Your reply should be only the number of lines in the records that contain the word "green".

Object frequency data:
Segment Open
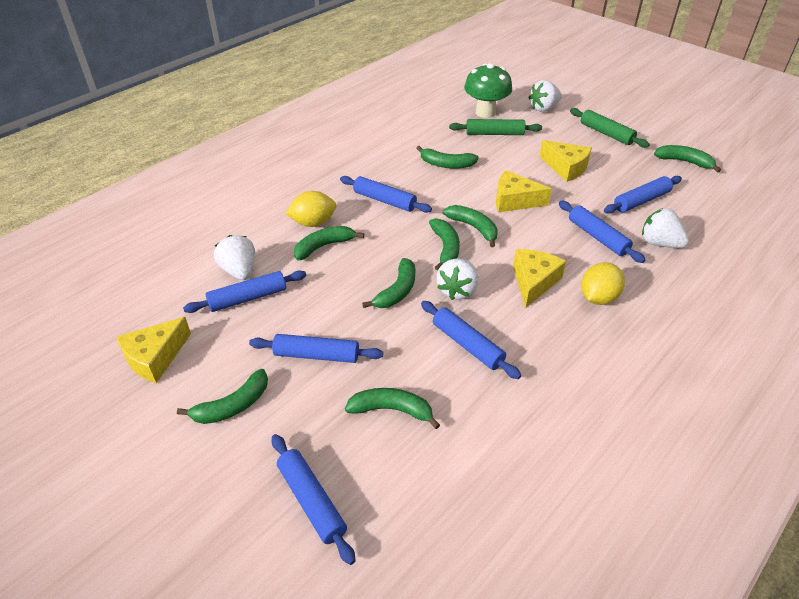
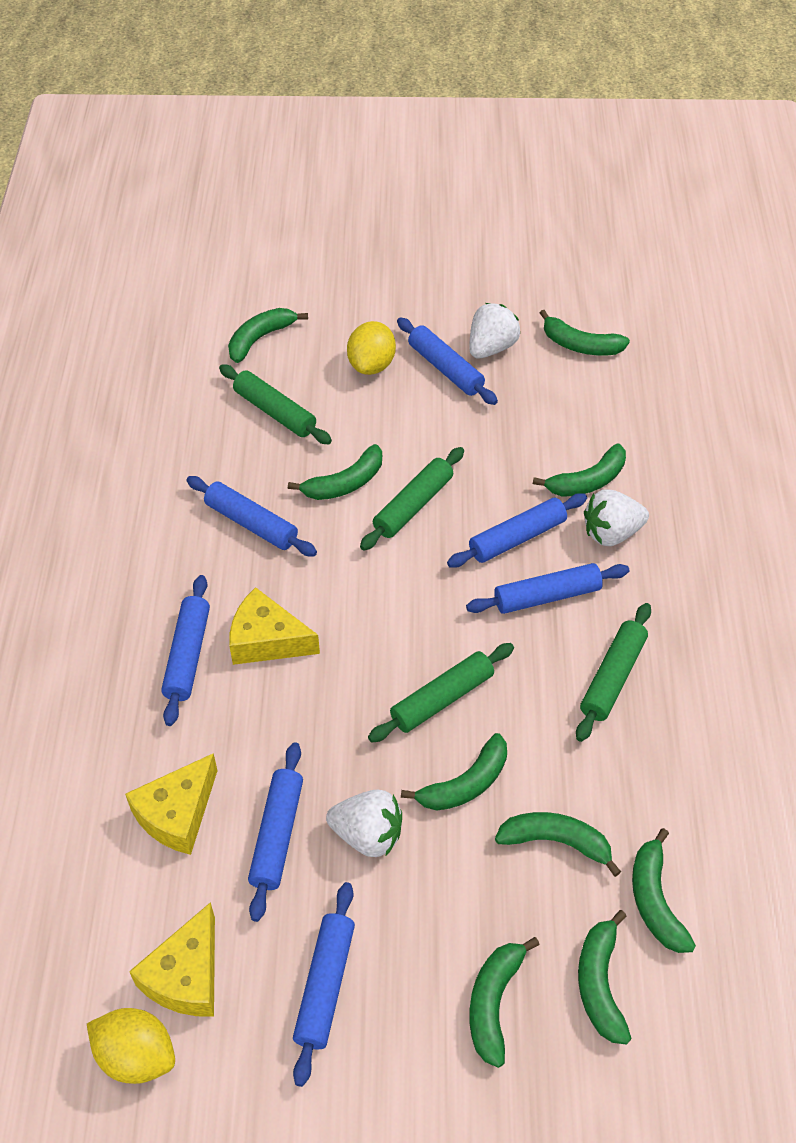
green banana: 8 -> 9
green mushroom: 1 -> 0
green rolling pin: 2 -> 4
white strawberry: 4 -> 3
yellow cheese: 4 -> 3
Segment Closed
▶ **TASK RESULT**
3